> [TASK ITEM] Let your answer be the line containing "purple marker [488,172,548,190]" and every line below it to the end of the records, copied exactly.

Collected data

========

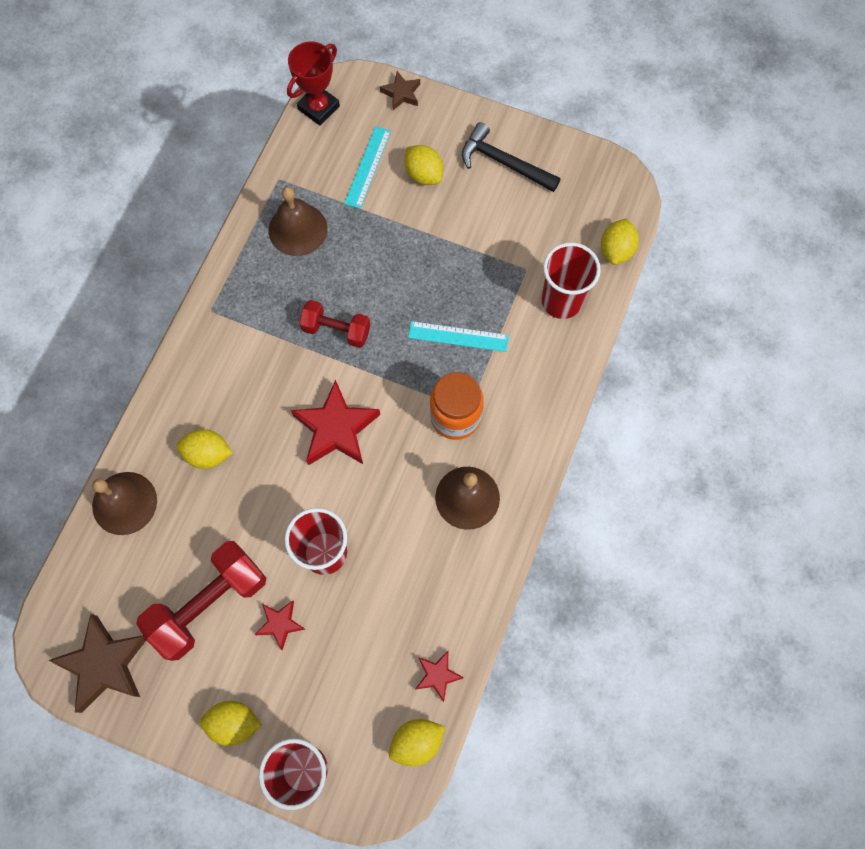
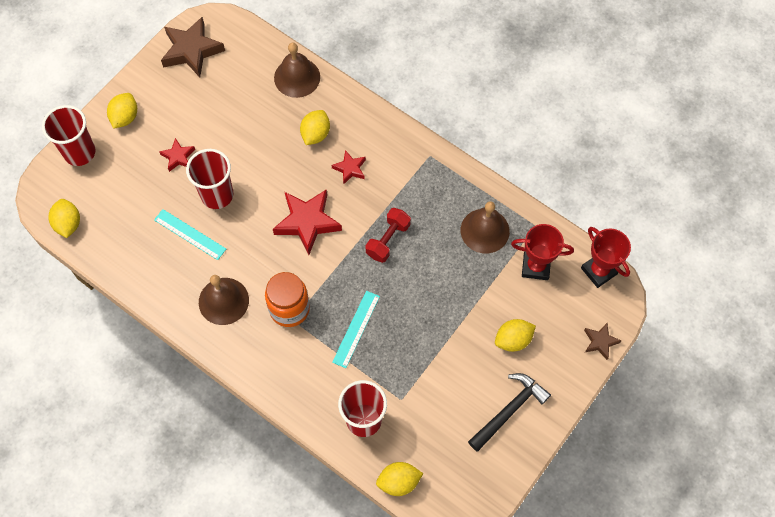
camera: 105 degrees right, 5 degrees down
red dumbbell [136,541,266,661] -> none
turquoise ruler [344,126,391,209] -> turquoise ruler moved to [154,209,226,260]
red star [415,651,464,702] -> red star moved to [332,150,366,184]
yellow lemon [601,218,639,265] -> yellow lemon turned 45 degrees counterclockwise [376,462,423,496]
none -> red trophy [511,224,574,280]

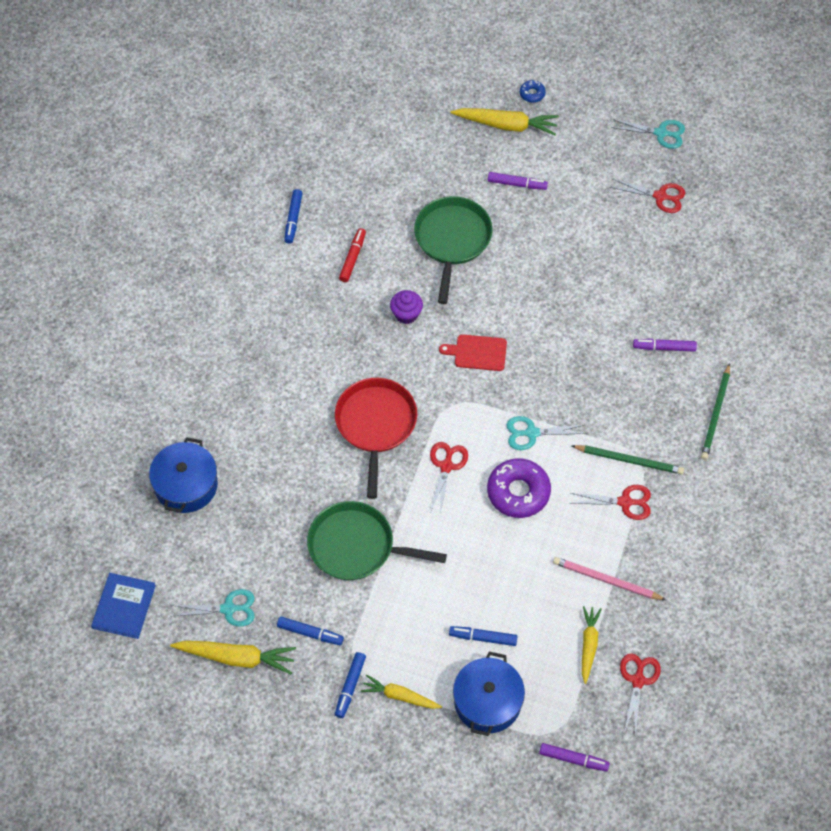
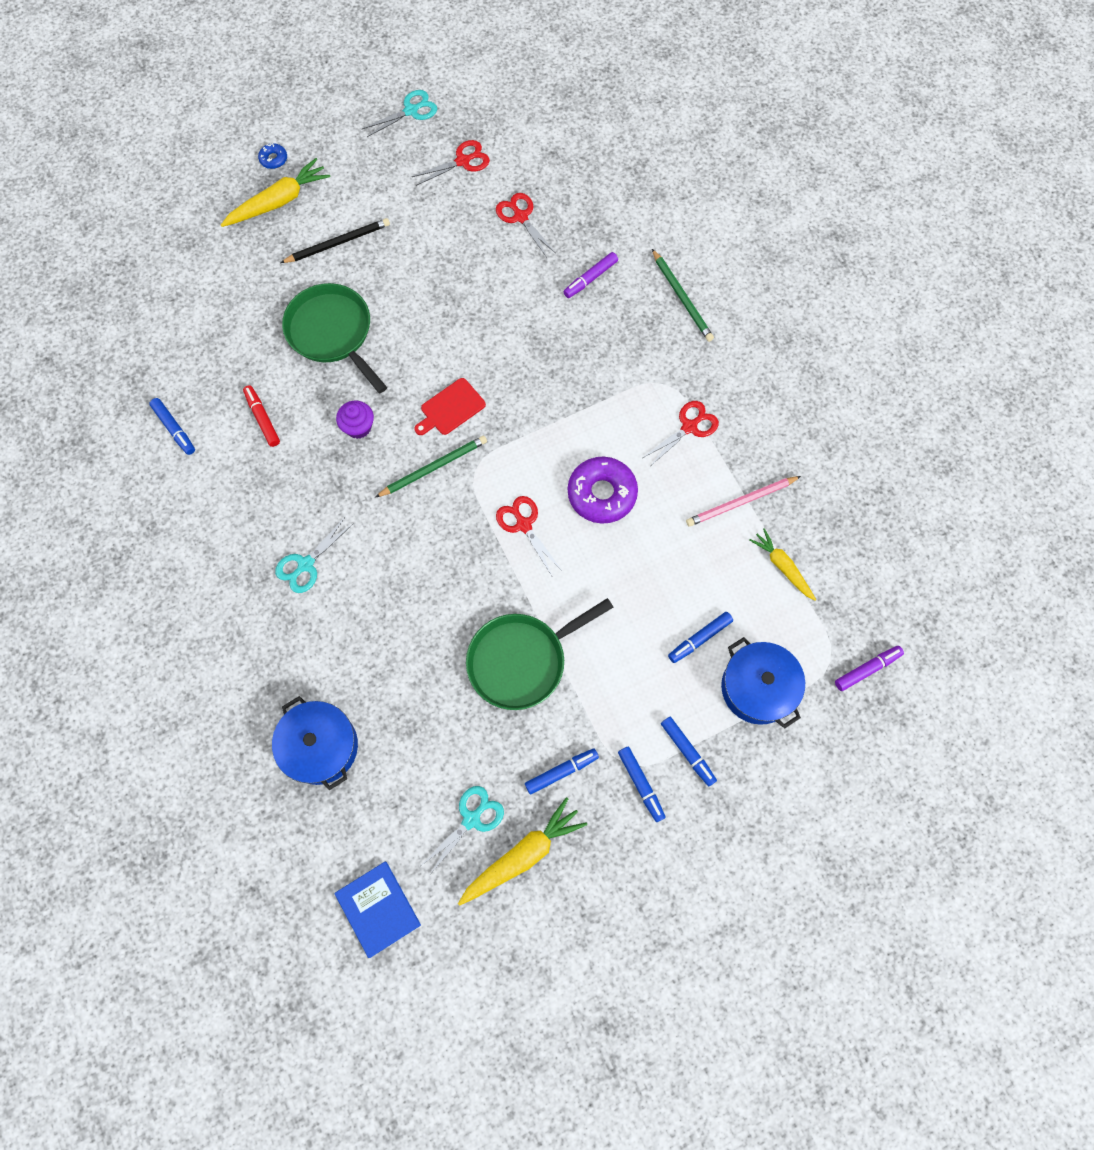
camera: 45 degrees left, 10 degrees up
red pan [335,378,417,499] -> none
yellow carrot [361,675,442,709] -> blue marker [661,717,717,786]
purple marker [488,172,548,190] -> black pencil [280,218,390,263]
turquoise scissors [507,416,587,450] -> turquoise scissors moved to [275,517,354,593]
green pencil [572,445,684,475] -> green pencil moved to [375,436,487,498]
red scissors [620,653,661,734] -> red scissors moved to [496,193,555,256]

========

> [SOLUTION TO THIS TASK]
purple marker [488,172,548,190] -> black pencil [280,218,390,263]
turquoise scissors [507,416,587,450] -> turquoise scissors moved to [275,517,354,593]
green pencil [572,445,684,475] -> green pencil moved to [375,436,487,498]
red scissors [620,653,661,734] -> red scissors moved to [496,193,555,256]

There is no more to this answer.